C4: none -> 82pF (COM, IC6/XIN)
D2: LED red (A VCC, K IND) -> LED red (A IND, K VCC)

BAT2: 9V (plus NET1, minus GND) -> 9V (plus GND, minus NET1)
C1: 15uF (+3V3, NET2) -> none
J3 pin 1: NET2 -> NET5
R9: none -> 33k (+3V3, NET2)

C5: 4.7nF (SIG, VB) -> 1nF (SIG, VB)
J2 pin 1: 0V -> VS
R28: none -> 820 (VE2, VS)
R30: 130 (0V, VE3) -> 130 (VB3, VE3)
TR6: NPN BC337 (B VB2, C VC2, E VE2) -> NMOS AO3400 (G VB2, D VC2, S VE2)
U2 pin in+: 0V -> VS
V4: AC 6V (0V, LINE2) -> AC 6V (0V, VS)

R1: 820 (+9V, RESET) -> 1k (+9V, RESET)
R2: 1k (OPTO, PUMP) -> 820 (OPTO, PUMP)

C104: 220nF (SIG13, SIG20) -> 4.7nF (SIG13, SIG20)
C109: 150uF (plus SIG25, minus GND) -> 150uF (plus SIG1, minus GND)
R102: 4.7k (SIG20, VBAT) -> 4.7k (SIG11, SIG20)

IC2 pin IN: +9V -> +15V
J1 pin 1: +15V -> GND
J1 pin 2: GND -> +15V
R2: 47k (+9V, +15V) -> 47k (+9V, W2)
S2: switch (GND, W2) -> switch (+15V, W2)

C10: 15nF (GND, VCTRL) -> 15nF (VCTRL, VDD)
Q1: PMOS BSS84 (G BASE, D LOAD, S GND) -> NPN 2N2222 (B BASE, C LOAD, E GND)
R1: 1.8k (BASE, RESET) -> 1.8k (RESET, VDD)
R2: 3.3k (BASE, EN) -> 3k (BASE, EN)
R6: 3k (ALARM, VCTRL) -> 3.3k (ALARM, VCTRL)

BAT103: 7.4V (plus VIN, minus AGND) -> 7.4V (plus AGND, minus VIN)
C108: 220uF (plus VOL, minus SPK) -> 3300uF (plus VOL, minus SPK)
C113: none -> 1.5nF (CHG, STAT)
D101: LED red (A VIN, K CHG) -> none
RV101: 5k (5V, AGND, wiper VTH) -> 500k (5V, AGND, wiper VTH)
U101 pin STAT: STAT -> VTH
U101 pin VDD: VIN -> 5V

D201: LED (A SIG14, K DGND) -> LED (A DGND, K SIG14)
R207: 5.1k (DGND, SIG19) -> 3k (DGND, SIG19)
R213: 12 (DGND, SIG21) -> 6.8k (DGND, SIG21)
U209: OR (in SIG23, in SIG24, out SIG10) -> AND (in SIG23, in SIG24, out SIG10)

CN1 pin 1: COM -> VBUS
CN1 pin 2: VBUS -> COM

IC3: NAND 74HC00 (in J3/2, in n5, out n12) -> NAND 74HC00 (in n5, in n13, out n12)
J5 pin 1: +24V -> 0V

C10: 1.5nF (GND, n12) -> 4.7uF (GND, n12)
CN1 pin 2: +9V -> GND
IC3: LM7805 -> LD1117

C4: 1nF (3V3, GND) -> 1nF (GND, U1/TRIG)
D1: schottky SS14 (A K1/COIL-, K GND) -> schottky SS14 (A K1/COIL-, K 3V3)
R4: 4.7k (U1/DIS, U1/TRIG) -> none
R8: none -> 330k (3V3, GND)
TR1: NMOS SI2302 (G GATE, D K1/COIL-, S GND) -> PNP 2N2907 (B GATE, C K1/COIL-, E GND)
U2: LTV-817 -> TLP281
# # # #
Exercise brief
Reproduce, with no other lines, the one containing "CN1 pin 2: VBUS -> COM" and all lines after it through the end of the data above.

Expected answer
CN1 pin 2: VBUS -> COM

IC3: NAND 74HC00 (in J3/2, in n5, out n12) -> NAND 74HC00 (in n5, in n13, out n12)
J5 pin 1: +24V -> 0V

C10: 1.5nF (GND, n12) -> 4.7uF (GND, n12)
CN1 pin 2: +9V -> GND
IC3: LM7805 -> LD1117

C4: 1nF (3V3, GND) -> 1nF (GND, U1/TRIG)
D1: schottky SS14 (A K1/COIL-, K GND) -> schottky SS14 (A K1/COIL-, K 3V3)
R4: 4.7k (U1/DIS, U1/TRIG) -> none
R8: none -> 330k (3V3, GND)
TR1: NMOS SI2302 (G GATE, D K1/COIL-, S GND) -> PNP 2N2907 (B GATE, C K1/COIL-, E GND)
U2: LTV-817 -> TLP281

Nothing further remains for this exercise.